Print the whole listing below exactly, skipping every picture.

= = = = = = =

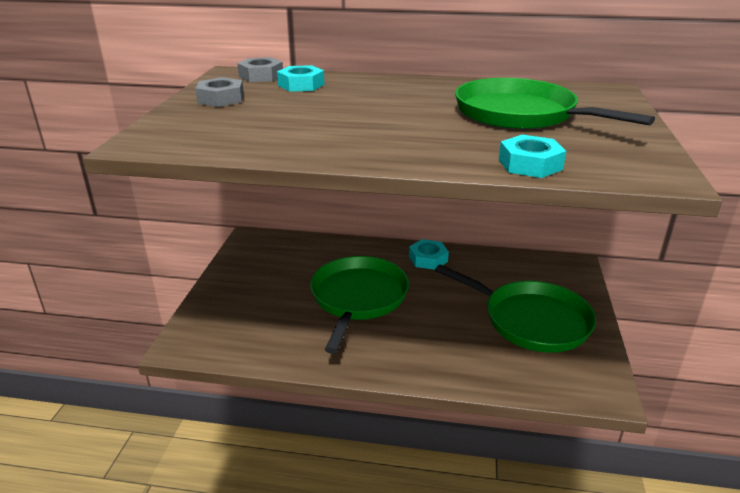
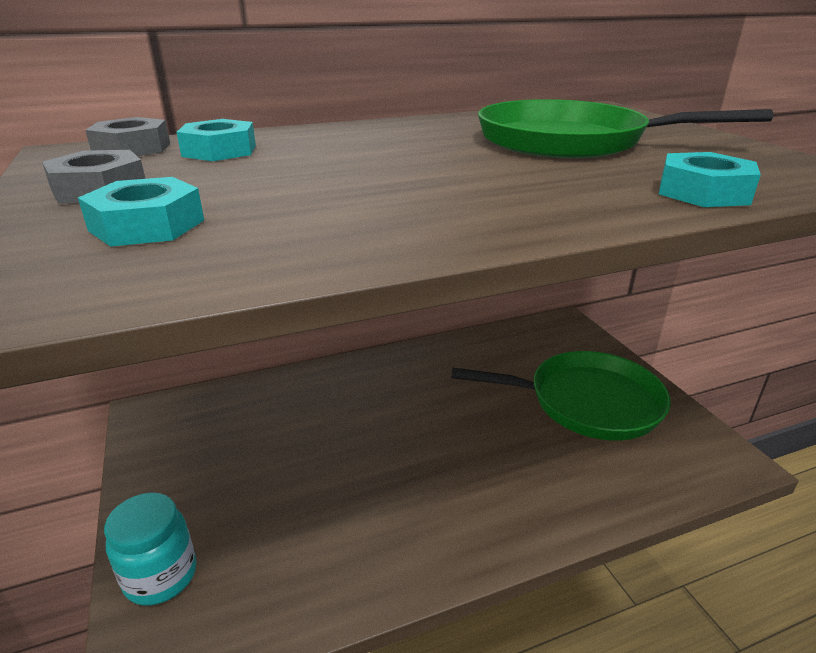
camera: 30 degrees left, 0 degrees up
(207, 316) = (161, 576): none -> turquoise jar
(358, 298) = (373, 449): green pan -> none
(428, 259) = (414, 365): turquoise nut -> turquoise nut (147, 225)

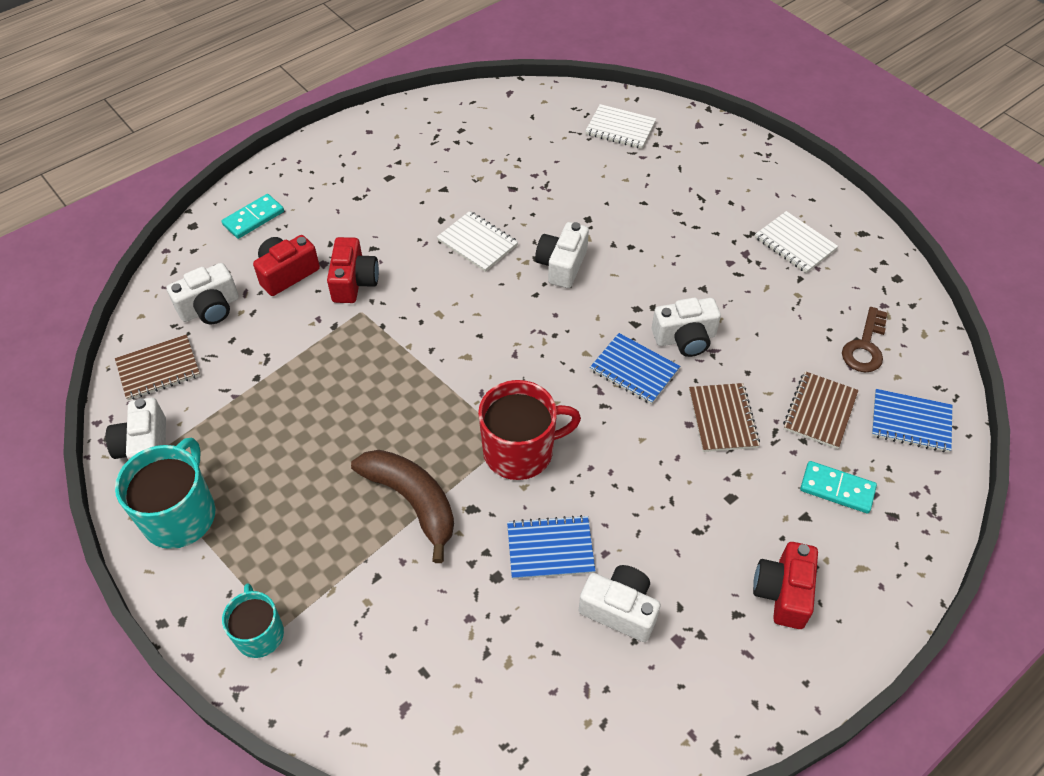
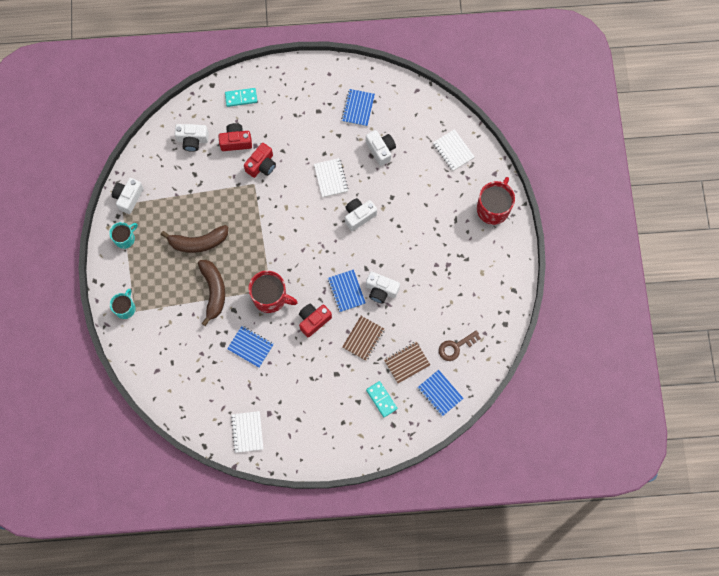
camera: 35 degrees right, 20 degrees up
(158, 369) = (154, 160): brown notebook -> none
(180, 515) = (125, 238): turquoise mug -> turquoise mug, size x0.62
(327, 443) = (198, 242): none -> brown banana
(445, 147) = (358, 108): none -> blue notebook
(619, 609) = (257, 388): white camera -> white camera (380, 150)
(736, 160) = (493, 208): none -> red mug
(783, 592) = (322, 423): red camera -> red camera (313, 320)
(795, 244) = (476, 274): white notebook -> white notebook (247, 432)

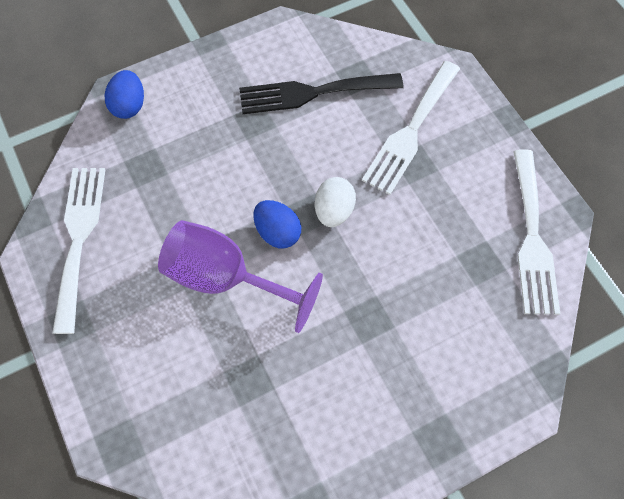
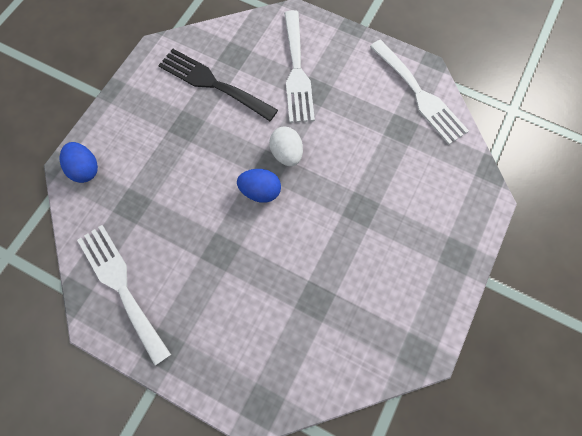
camera: 35 degrees left, 5 degrees up
(226, 278) = (249, 244): purple goblet -> none
(312, 93) = (212, 83): black fork -> black fork turned 75 degrees clockwise

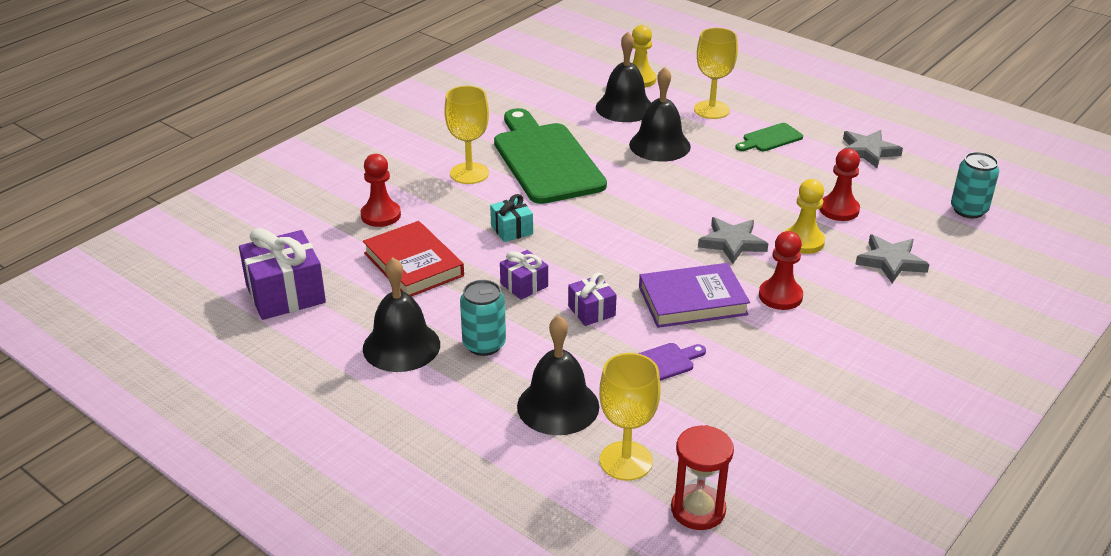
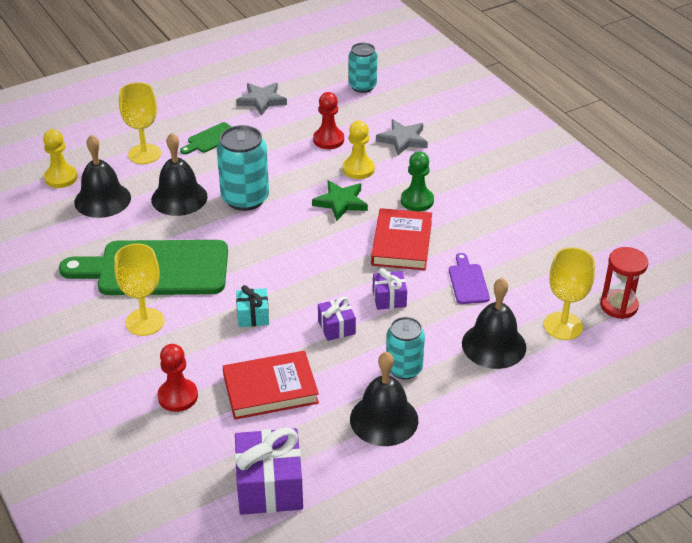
camera: 70 degrees left, 5 degrees up
(689, 182) = (245, 199): none -> turquoise can
(692, 301) = (402, 243): purple book -> red book
(732, 243) = (340, 202): grey star -> green star
(770, 139) = (211, 139): green cutting board -> green cutting board turned 60 degrees clockwise
(780, 296) = (417, 201): red pawn -> green pawn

= = = = = = =

◆ **Response to this exercise**:
camera: 30 degrees left, 0 degrees up
(207, 316) = (161, 576): none -> turquoise jar
(358, 298) = (373, 449): green pan -> none
(428, 259) = (414, 365): turquoise nut -> turquoise nut (147, 225)

camera: 35 degrees right, 20 degrees up
(158, 369) = (154, 160): brown notebook -> none
(180, 515) = (125, 238): turquoise mug -> turquoise mug, size x0.62
(327, 443) = (198, 242): none -> brown banana
(445, 147) = (358, 108): none -> blue notebook
(619, 609) = (257, 388): white camera -> white camera (380, 150)
(736, 160) = (493, 208): none -> red mug
(783, 592) = (322, 423): red camera -> red camera (313, 320)
(795, 244) = (476, 274): white notebook -> white notebook (247, 432)

camera: 35 degrees left, 5 degrees up
(226, 278) = (249, 244): purple goblet -> none
(312, 93) = (212, 83): black fork -> black fork turned 75 degrees clockwise

camera: 70 degrees left, 5 degrees up
(689, 182) = (245, 199): none -> turquoise can
(692, 301) = (402, 243): purple book -> red book
(732, 243) = (340, 202): grey star -> green star
(770, 139) = (211, 139): green cutting board -> green cutting board turned 60 degrees clockwise
(780, 296) = (417, 201): red pawn -> green pawn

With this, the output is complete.